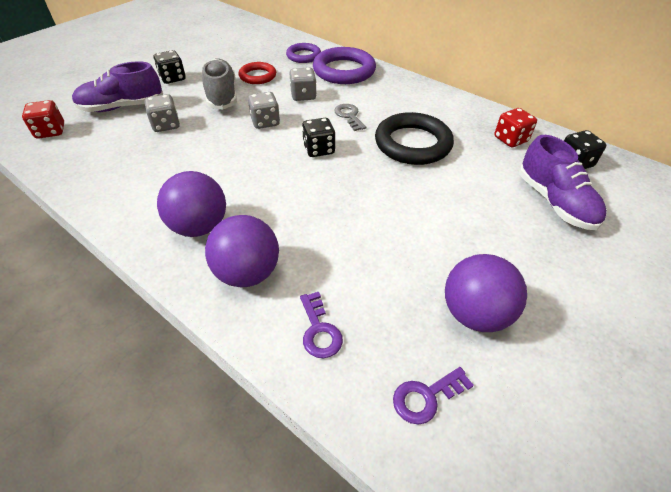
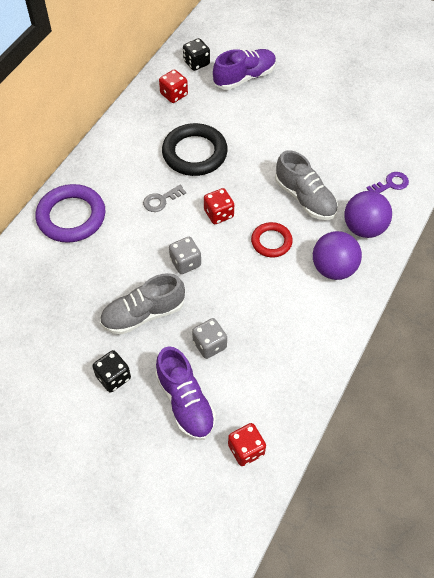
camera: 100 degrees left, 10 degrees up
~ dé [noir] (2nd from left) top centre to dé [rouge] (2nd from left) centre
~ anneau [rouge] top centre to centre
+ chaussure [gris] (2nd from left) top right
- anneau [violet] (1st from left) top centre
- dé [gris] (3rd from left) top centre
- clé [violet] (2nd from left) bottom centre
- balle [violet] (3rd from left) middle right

* * *

▶ What to produce
All of the material above is to be retyped exactly, with no pictures included.

▶ Expected output
camera: 100 degrees left, 10 degrees up
~ dé [noir] (2nd from left) top centre to dé [rouge] (2nd from left) centre
~ anneau [rouge] top centre to centre
+ chaussure [gris] (2nd from left) top right
- anneau [violet] (1st from left) top centre
- dé [gris] (3rd from left) top centre
- clé [violet] (2nd from left) bottom centre
- balle [violet] (3rd from left) middle right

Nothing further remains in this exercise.